* **Task details**:
Reproduce the full listing below exactly. Do not include the pictures.

* **Supplied material**:
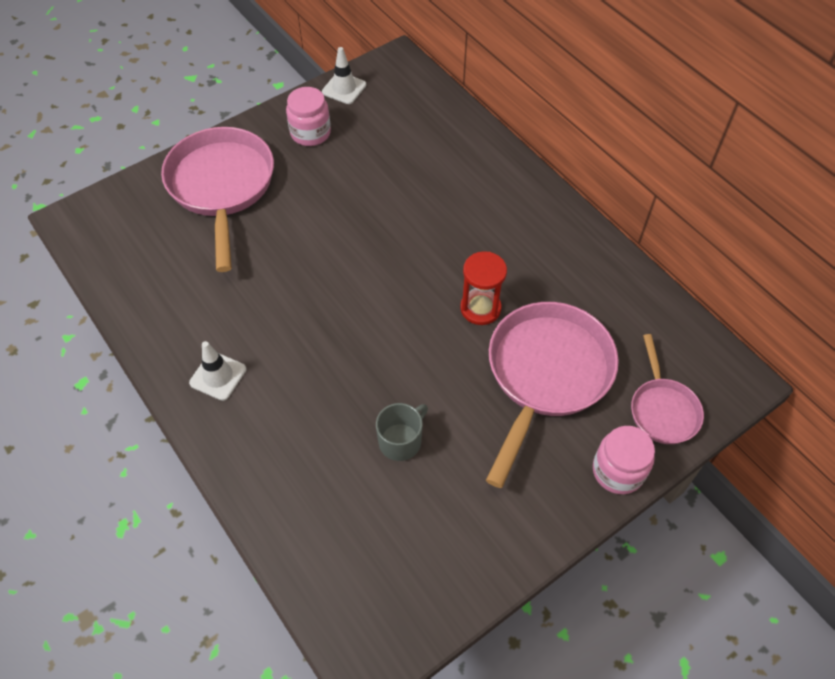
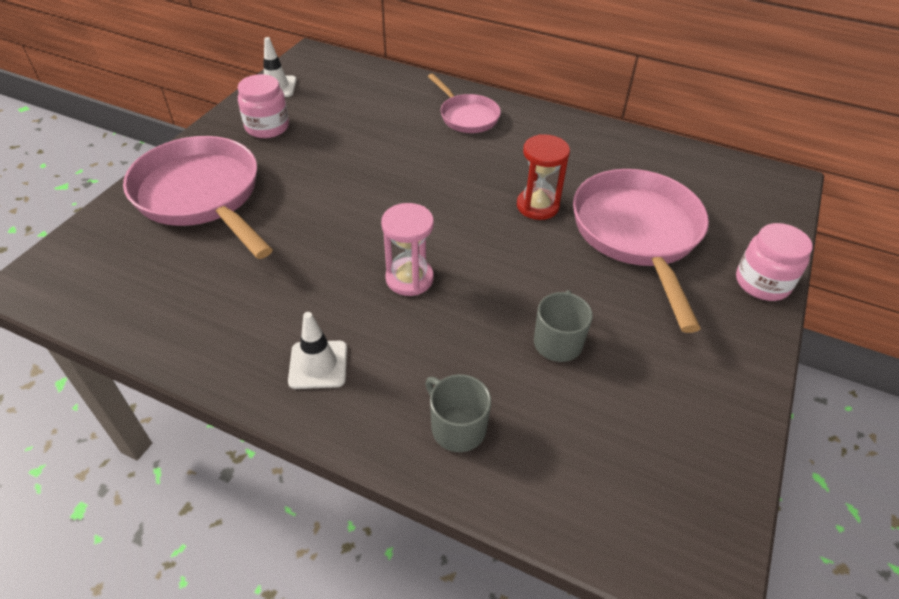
camera: 30 degrees left, 10 degrees down
(279, 471) = (457, 427): none -> grey mug
(328, 333) = (409, 278): none -> pink hourglass
(662, 410) = (751, 223): pink pan -> pink pan (467, 116)

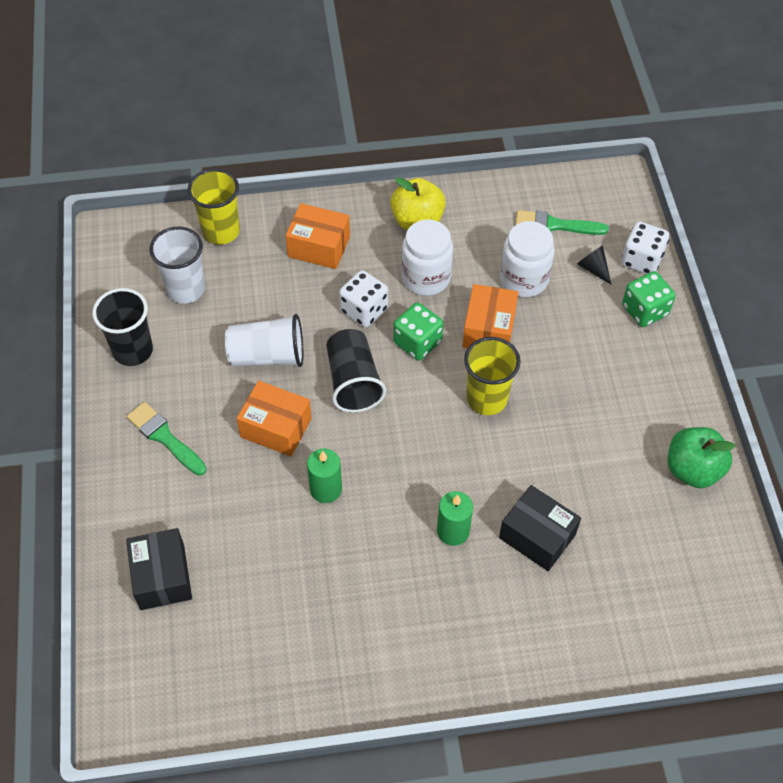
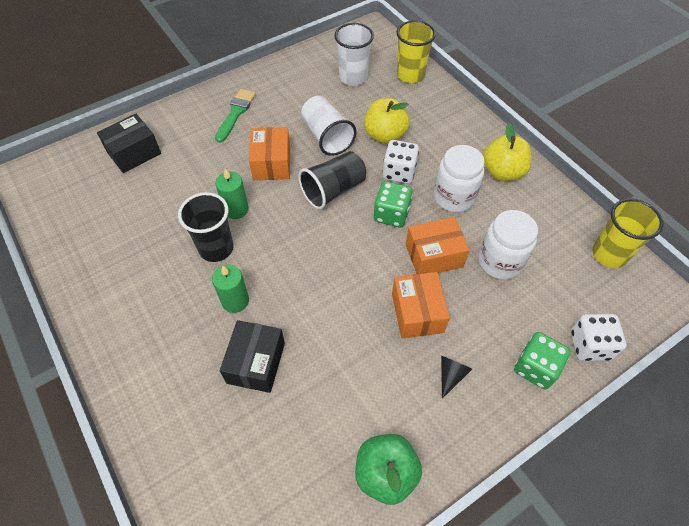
camera: 65 degrees right, 0 degrees up
(133, 350) = (291, 74): black cup -> black cup (216, 248)
(301, 299) = (385, 135): none -> yellow apple
(319, 247) = (435, 127): orange box -> orange box (417, 313)
(486, 399) = (367, 278): yellow cup -> yellow cup (609, 254)
(555, 225) = (573, 264): green brush -> none
(593, 268) = (550, 309): black cone -> black cone (451, 375)

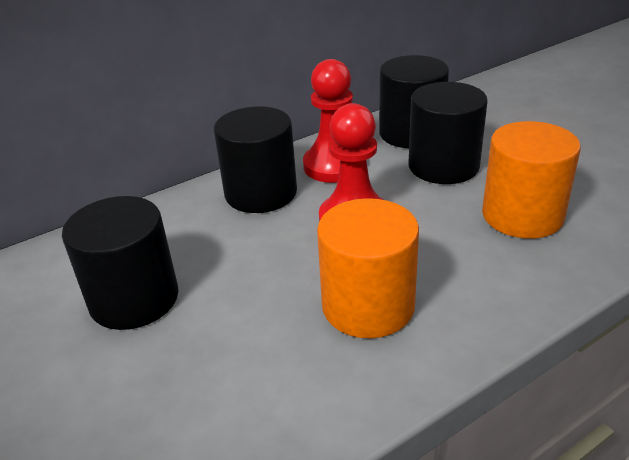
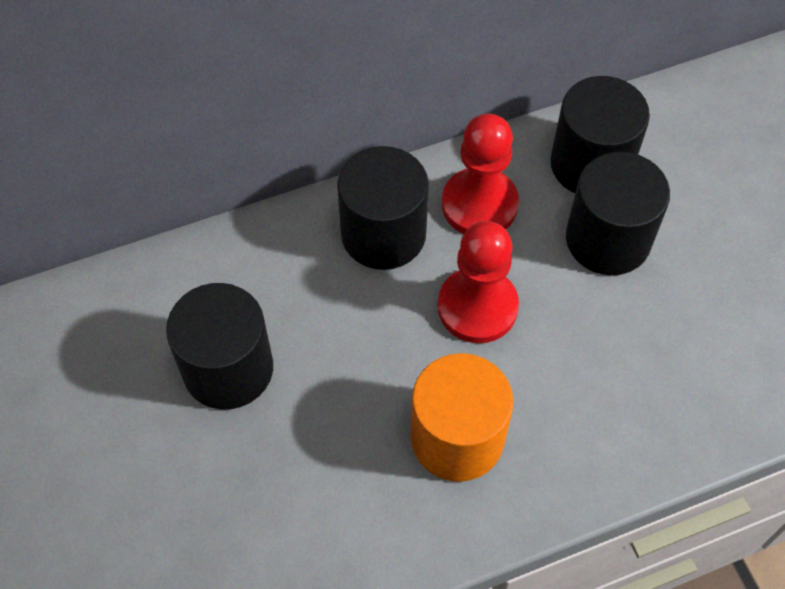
camera: 10 degrees right, 25 degrees up
(522, 215) = (664, 348): orange cylinder -> none

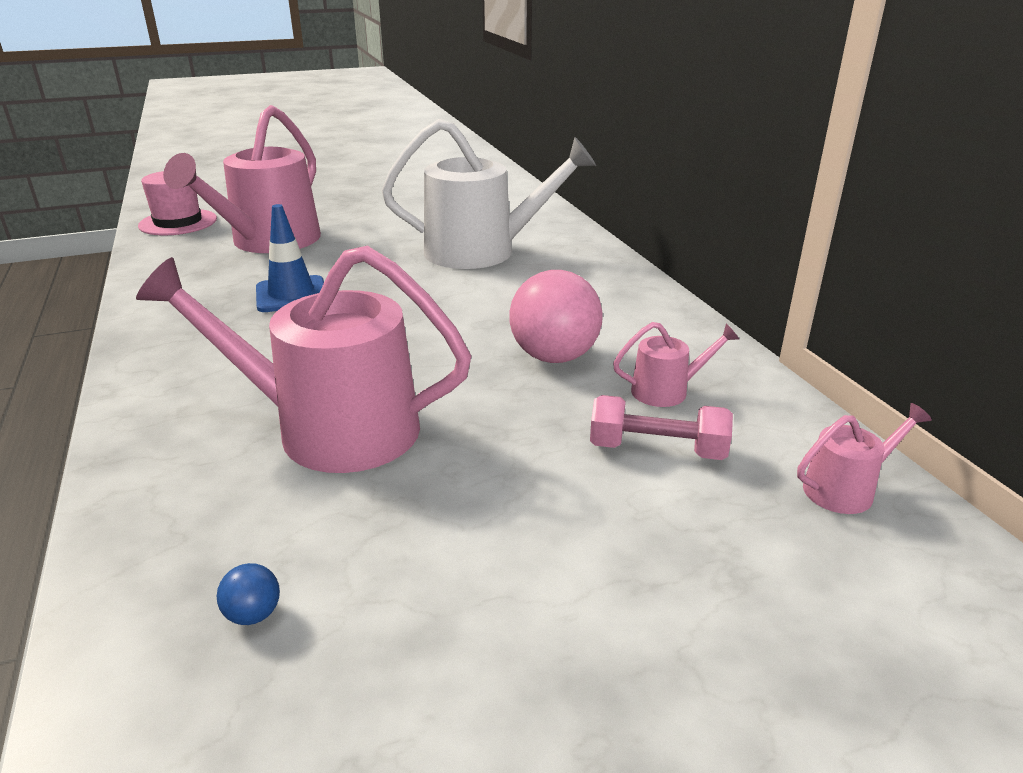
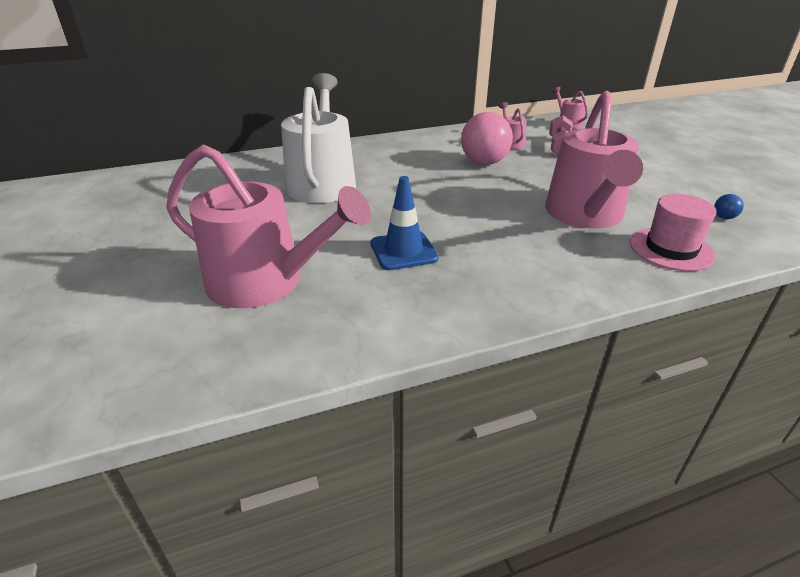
camera: 90 degrees left, 5 degrees up
(178, 222) = (156, 371): pink hat -> pink hat (671, 249)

* **Response**:
camera: 30 degrees left, 10 degrees down
(279, 471) = (457, 427): none -> grey mug
(328, 333) = (409, 278): none -> pink hourglass
(662, 410) = (751, 223): pink pan -> pink pan (467, 116)

camera: 65 degrees right, 0 degrees up
(133, 350) = (291, 74): black cup -> black cup (216, 248)
(301, 299) = (385, 135): none -> yellow apple
(319, 247) = (435, 127): orange box -> orange box (417, 313)
(486, 399) = (367, 278): yellow cup -> yellow cup (609, 254)
(555, 225) = (573, 264): green brush -> none
(593, 268) = (550, 309): black cone -> black cone (451, 375)

camera: 10 degrees right, 25 degrees up
(522, 215) = (664, 348): orange cylinder -> none

camera: 90 degrees left, 5 degrees up
(178, 222) = (156, 371): pink hat -> pink hat (671, 249)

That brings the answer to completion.